(Source data)
______

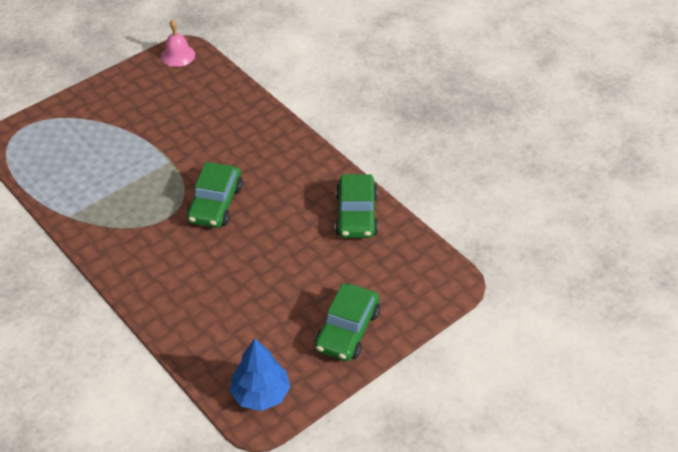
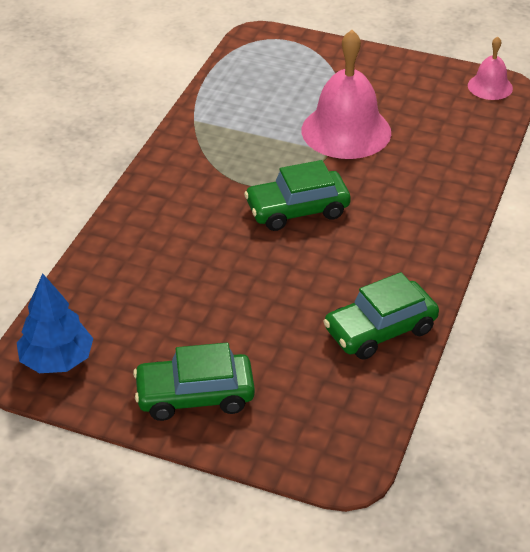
camera: 60 degrees right, 5 degrees down
(157, 143) = (346, 131): none -> pink bell

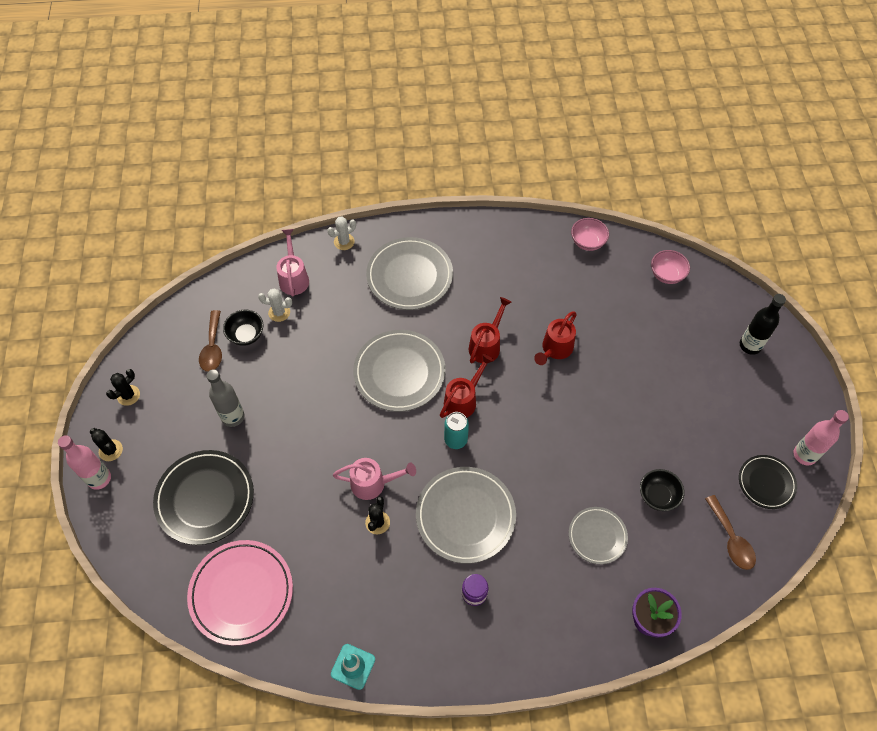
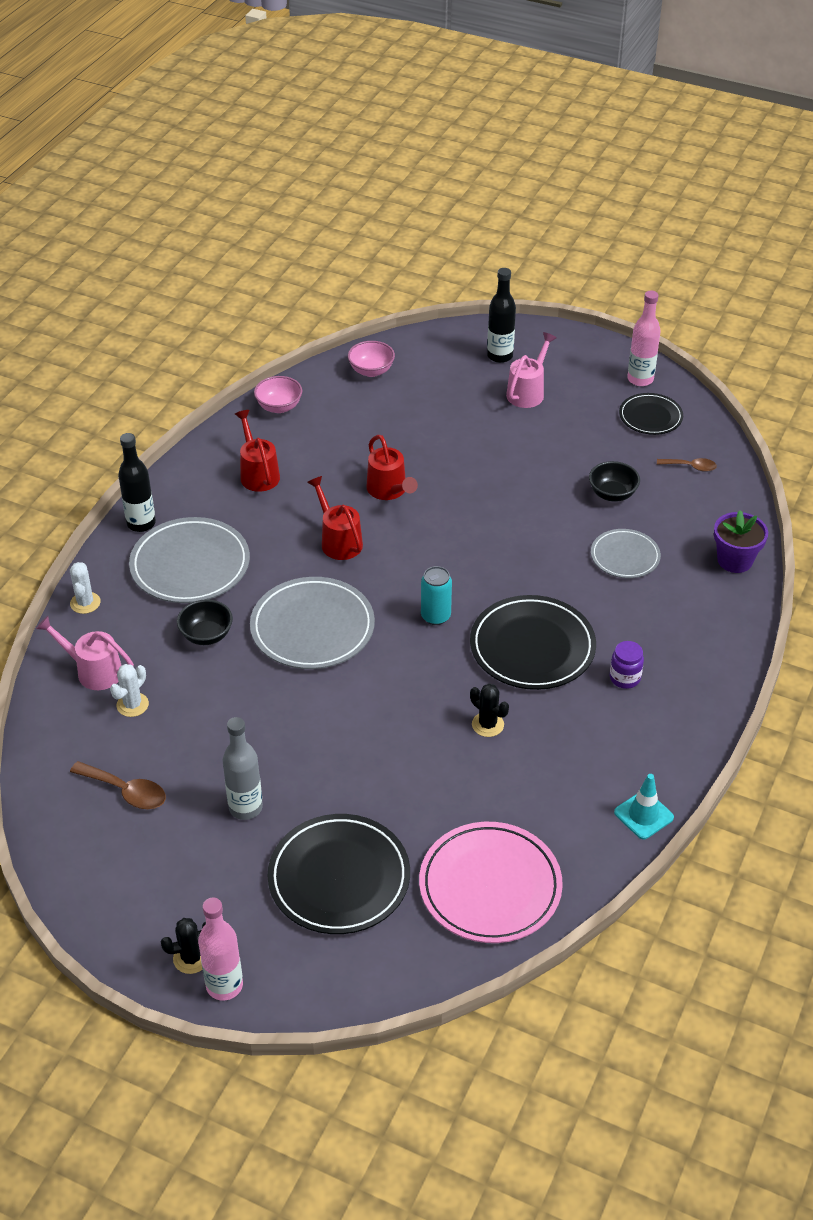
camera: 60 degrees left, 15 degrees down
(128, 395) = (122, 909): black cactus -> none
(246, 335) = (137, 750): black bowl -> black bowl (206, 635)
(373, 483) = (437, 709): pink watering can -> pink watering can (528, 392)
(427, 230) = (141, 523): none -> black bottle
(463, 400) = (391, 589): red watering can -> red watering can (258, 473)
(465, 516) = (532, 647): grey plate -> black plate
(731, 539) = (690, 467): brown spoon -> brown spoon, size x0.65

______

**Your assignment**
Return every entry above exactly. Pictures stay out.

**Solution to the problem**
camera: 60 degrees right, 5 degrees down
(157, 143) = (346, 131): none -> pink bell

camera: 60 degrees left, 15 degrees down
(128, 395) = (122, 909): black cactus -> none
(246, 335) = (137, 750): black bowl -> black bowl (206, 635)
(373, 483) = (437, 709): pink watering can -> pink watering can (528, 392)
(427, 230) = (141, 523): none -> black bottle
(463, 400) = (391, 589): red watering can -> red watering can (258, 473)
(465, 516) = (532, 647): grey plate -> black plate
(731, 539) = (690, 467): brown spoon -> brown spoon, size x0.65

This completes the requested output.